** Begin Task inputs **

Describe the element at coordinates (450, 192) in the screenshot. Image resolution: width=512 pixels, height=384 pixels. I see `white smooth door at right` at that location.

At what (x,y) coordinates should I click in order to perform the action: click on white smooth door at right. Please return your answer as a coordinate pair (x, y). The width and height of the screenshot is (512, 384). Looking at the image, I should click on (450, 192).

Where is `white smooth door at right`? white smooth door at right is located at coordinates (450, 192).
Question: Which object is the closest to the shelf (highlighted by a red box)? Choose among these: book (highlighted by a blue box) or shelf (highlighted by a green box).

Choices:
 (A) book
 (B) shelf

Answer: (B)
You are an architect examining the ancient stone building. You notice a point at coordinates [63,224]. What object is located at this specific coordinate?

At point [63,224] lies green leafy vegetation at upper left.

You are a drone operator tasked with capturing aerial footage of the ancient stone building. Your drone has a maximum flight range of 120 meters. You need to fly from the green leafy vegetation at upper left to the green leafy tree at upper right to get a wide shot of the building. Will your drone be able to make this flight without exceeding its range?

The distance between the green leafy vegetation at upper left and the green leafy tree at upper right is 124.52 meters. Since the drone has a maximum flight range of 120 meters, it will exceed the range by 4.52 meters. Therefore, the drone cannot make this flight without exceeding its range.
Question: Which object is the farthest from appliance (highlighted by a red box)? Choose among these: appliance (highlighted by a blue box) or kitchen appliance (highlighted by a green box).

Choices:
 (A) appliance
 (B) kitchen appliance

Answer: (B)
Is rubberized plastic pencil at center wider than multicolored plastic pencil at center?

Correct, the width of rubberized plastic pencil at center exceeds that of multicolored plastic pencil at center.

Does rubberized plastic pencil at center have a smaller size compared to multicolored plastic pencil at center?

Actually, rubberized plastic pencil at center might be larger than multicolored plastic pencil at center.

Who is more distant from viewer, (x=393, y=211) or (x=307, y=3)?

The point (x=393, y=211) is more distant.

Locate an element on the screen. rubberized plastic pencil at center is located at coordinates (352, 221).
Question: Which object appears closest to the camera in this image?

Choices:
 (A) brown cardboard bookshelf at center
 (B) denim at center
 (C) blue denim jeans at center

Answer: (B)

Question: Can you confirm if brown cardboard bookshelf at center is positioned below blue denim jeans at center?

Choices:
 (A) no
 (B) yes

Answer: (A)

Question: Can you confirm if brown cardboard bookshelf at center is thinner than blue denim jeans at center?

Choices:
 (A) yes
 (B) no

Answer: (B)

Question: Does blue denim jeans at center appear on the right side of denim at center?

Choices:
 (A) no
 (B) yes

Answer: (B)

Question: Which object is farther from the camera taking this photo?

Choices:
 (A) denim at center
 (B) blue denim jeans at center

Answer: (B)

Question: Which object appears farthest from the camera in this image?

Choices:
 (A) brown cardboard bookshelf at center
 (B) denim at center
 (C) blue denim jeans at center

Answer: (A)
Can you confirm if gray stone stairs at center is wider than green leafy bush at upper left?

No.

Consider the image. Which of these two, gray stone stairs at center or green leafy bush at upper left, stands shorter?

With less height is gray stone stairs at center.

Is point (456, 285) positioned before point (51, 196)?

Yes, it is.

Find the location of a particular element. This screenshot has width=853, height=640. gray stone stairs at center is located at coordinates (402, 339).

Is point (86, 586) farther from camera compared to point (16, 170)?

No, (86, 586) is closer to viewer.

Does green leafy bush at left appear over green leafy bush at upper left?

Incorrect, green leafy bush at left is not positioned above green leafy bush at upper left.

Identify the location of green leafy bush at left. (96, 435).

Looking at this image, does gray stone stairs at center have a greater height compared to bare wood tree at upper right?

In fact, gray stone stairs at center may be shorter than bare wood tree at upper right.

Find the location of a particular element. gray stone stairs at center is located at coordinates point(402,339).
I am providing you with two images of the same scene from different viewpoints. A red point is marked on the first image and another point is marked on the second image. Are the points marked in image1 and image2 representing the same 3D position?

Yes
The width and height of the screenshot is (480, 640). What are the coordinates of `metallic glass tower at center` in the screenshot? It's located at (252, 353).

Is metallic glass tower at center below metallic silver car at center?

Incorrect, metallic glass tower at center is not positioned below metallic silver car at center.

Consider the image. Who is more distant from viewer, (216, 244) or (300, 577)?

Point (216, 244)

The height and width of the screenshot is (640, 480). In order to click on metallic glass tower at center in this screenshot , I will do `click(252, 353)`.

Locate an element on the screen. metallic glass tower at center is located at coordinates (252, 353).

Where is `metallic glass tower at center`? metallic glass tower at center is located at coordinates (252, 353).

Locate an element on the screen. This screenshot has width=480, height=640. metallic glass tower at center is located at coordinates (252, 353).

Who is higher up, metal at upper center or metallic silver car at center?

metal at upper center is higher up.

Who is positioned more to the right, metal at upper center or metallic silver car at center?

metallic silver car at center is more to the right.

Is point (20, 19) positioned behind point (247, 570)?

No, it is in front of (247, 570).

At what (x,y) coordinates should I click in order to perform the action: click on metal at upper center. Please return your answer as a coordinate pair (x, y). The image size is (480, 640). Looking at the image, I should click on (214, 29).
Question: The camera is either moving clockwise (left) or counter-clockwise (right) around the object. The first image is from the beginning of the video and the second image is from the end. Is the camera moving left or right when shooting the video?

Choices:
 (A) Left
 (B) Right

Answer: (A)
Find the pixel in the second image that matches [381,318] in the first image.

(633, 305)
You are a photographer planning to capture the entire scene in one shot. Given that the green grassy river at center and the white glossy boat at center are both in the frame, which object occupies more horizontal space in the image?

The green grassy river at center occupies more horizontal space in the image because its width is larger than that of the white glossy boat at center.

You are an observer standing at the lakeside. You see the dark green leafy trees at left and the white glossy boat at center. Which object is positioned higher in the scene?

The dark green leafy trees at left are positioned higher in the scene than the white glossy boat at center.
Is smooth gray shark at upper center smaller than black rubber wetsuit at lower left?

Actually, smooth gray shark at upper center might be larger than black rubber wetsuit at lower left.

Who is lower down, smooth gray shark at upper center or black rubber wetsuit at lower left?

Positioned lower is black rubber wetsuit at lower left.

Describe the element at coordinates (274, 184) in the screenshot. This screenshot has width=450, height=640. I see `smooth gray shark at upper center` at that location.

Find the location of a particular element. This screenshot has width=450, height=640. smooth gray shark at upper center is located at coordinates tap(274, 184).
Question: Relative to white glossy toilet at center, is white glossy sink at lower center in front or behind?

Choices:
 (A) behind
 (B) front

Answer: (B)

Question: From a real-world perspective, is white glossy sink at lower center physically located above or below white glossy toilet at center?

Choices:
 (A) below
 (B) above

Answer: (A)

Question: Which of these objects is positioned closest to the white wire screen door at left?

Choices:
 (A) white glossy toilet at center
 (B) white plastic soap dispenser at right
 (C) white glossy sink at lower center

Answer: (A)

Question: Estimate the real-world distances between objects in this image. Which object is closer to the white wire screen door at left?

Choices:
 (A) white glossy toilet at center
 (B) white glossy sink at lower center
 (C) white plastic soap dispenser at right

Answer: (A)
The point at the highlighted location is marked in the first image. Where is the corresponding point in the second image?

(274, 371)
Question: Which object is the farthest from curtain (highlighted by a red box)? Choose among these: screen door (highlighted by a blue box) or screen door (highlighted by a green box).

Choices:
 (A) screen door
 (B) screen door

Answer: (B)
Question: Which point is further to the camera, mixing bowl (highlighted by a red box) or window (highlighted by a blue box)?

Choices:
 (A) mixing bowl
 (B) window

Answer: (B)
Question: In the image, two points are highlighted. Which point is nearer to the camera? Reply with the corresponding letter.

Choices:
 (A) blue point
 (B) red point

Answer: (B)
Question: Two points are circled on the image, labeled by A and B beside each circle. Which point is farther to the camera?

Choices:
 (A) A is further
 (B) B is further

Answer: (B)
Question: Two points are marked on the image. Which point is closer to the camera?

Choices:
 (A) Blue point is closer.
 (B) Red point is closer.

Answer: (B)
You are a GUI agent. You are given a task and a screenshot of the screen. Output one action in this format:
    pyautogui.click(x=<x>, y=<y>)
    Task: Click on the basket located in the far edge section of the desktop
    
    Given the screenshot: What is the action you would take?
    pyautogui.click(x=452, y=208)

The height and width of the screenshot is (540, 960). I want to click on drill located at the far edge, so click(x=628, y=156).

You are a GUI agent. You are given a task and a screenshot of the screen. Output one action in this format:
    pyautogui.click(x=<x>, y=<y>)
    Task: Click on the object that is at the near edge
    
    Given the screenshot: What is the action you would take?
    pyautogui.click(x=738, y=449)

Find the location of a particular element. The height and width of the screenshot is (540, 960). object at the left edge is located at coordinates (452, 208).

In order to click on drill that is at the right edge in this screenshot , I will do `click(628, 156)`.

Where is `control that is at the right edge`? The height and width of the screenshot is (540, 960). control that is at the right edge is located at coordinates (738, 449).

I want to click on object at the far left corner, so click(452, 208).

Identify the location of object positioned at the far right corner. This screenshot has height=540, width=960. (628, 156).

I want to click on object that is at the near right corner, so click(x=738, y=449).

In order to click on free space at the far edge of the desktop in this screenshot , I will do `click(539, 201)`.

** End Task inputs **

Task statement: Render the stretch of rows above that opens with the line containing "Is point (456, 285)" and closes with the line containing "The height and width of the screenshot is (640, 480).", both included, as a Markdown table with the columns No. and Line. Number each line and leave out blank ones.

Response to the exercise:
| No. | Line |
|---|---|
| 1 | Is point (456, 285) positioned before point (51, 196)? |
| 2 | Yes, it is. |
| 3 | Find the location of a particular element. This screenshot has width=853, height=640. gray stone stairs at center is located at coordinates (402, 339). |
| 4 | Is point (86, 586) farther from camera compared to point (16, 170)? |
| 5 | No, (86, 586) is closer to viewer. |
| 6 | Does green leafy bush at left appear over green leafy bush at upper left? |
| 7 | Incorrect, green leafy bush at left is not positioned above green leafy bush at upper left. |
| 8 | Identify the location of green leafy bush at left. (96, 435). |
| 9 | Looking at this image, does gray stone stairs at center have a greater height compared to bare wood tree at upper right? |
| 10 | In fact, gray stone stairs at center may be shorter than bare wood tree at upper right. |
| 11 | Find the location of a particular element. gray stone stairs at center is located at coordinates point(402,339). |
| 12 | I am providing you with two images of the same scene from different viewpoints. A red point is marked on the first image and another point is marked on the second image. Are the points marked in image1 and image2 representing the same 3D position? |
| 13 | Yes |
| 14 | The width and height of the screenshot is (480, 640). What are the coordinates of `metallic glass tower at center` in the screenshot? It's located at (252, 353). |
| 15 | Is metallic glass tower at center below metallic silver car at center? |
| 16 | Incorrect, metallic glass tower at center is not positioned below metallic silver car at center. |
| 17 | Consider the image. Who is more distant from viewer, (216, 244) or (300, 577)? |
| 18 | Point (216, 244) |
| 19 | The height and width of the screenshot is (640, 480). In order to click on metallic glass tower at center in this screenshot , I will do `click(252, 353)`. |